> [Given records]:

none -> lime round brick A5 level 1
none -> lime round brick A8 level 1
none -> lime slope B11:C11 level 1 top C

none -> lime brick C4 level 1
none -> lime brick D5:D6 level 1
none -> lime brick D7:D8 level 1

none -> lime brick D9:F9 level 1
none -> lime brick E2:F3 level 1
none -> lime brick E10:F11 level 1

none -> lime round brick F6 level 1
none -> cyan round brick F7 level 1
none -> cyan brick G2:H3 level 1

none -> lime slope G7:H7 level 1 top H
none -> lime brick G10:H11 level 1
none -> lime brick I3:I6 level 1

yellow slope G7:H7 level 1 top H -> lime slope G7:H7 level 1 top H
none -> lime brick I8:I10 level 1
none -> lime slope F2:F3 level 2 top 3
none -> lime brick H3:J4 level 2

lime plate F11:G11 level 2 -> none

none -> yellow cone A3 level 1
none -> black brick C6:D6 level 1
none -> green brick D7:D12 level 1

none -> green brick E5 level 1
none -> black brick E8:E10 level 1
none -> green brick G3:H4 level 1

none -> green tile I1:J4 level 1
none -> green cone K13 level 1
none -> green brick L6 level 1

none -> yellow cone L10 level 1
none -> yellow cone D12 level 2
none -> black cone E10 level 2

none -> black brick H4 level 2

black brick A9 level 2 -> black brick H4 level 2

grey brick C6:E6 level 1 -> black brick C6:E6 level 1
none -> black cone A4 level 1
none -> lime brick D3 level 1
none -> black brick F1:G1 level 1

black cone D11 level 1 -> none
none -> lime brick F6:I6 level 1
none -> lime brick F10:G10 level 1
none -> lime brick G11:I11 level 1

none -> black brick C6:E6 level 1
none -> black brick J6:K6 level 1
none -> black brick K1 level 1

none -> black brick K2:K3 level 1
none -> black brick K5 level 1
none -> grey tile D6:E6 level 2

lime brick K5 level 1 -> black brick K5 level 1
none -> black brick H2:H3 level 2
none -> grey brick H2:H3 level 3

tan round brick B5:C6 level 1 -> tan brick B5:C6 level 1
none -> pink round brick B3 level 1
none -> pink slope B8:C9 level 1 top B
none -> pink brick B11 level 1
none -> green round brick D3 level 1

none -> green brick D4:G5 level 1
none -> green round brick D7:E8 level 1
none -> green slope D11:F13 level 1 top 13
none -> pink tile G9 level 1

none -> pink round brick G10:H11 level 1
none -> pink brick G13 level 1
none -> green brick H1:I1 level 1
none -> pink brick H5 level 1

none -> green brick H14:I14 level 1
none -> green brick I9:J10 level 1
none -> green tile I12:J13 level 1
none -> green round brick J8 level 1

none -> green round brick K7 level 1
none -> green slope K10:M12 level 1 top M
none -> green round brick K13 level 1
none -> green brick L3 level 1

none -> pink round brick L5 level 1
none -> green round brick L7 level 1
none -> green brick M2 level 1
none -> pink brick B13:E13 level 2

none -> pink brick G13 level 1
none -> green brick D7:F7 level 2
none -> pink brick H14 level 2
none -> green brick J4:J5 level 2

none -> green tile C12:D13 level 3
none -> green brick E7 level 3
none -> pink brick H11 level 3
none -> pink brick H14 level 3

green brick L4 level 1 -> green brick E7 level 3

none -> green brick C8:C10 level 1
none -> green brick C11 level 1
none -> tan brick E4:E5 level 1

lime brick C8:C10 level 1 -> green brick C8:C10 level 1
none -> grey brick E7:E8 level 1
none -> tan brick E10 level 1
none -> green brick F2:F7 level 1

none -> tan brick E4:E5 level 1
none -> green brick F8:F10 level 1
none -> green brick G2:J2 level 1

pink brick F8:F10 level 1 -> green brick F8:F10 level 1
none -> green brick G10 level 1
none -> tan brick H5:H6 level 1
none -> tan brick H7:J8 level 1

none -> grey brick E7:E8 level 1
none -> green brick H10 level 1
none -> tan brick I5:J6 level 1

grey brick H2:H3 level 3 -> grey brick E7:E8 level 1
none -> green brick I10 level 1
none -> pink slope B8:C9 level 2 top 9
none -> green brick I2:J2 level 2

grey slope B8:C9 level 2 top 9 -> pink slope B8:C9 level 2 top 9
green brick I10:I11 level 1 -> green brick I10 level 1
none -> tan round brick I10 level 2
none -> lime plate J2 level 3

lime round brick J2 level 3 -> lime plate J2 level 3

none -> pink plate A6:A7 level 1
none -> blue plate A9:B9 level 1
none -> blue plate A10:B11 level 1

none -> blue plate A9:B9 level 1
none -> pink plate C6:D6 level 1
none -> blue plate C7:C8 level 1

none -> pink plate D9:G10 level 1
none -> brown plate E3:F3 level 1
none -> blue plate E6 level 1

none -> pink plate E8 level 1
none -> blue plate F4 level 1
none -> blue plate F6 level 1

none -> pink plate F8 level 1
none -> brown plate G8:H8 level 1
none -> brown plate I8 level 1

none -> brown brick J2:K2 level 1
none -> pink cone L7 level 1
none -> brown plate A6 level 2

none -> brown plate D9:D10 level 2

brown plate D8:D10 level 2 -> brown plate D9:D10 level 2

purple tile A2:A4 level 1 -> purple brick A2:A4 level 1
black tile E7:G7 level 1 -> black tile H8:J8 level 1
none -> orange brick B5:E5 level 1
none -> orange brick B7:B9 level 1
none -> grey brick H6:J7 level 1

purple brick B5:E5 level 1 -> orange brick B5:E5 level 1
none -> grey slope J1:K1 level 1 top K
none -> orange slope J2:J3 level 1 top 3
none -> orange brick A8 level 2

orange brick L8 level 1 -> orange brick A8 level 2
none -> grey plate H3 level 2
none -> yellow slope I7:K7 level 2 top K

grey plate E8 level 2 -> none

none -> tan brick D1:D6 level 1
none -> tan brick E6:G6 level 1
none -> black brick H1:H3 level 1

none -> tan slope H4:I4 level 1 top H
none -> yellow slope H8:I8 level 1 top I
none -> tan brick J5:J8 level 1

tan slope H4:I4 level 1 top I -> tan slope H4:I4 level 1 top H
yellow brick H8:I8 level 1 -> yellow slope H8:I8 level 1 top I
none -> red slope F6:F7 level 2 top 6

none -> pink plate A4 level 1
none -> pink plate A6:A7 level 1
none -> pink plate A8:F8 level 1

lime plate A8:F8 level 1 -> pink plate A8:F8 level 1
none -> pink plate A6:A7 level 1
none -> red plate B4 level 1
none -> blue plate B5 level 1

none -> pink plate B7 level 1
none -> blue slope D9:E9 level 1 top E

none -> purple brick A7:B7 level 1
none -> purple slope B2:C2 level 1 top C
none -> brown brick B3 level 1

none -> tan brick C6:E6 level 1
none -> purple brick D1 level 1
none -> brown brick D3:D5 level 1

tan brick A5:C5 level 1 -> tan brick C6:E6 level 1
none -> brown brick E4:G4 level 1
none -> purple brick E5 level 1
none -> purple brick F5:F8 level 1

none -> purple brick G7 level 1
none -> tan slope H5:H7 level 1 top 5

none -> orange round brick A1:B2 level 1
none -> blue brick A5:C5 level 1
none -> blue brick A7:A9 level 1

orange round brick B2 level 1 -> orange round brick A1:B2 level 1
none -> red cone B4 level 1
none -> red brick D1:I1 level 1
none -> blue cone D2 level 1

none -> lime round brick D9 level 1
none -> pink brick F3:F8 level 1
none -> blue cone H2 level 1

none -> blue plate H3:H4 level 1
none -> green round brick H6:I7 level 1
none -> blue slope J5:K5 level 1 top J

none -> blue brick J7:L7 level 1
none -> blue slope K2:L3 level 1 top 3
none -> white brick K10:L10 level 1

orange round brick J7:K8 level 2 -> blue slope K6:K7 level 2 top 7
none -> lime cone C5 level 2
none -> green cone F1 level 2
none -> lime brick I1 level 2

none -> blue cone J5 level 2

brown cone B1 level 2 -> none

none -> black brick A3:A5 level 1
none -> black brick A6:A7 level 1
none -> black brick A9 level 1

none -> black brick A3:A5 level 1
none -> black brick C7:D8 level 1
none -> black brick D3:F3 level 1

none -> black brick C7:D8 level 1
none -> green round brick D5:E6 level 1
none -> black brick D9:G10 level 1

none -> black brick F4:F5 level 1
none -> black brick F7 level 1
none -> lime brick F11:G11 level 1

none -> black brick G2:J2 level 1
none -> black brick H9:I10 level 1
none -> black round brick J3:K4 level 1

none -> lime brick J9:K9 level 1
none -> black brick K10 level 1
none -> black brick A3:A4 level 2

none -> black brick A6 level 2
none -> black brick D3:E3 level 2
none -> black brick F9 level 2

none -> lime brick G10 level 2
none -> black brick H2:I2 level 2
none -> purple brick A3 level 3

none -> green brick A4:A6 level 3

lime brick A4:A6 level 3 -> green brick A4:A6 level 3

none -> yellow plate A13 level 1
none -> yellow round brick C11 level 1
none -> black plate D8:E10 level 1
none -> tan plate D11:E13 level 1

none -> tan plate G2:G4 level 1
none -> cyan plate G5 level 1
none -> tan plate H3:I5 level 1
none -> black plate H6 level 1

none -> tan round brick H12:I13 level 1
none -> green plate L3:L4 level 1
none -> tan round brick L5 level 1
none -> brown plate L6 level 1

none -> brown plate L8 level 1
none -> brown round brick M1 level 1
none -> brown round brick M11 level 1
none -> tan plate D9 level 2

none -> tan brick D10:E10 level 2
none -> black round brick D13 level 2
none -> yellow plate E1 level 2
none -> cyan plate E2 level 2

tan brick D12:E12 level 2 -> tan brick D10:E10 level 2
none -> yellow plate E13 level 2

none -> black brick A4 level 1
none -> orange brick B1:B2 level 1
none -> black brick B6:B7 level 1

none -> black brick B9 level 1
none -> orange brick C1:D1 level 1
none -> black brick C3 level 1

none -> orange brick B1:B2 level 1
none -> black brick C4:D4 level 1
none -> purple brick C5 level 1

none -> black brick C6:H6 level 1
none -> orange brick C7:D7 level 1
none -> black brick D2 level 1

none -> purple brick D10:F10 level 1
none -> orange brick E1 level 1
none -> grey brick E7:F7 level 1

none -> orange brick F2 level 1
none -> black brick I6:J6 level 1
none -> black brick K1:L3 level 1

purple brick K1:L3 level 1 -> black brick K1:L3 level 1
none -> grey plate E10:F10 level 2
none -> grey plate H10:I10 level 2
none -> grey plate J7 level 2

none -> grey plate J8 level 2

> [Instructions to follow]: Only a number is wanted here: the count of lines above that contain the word "purple".

> [Task response]: 12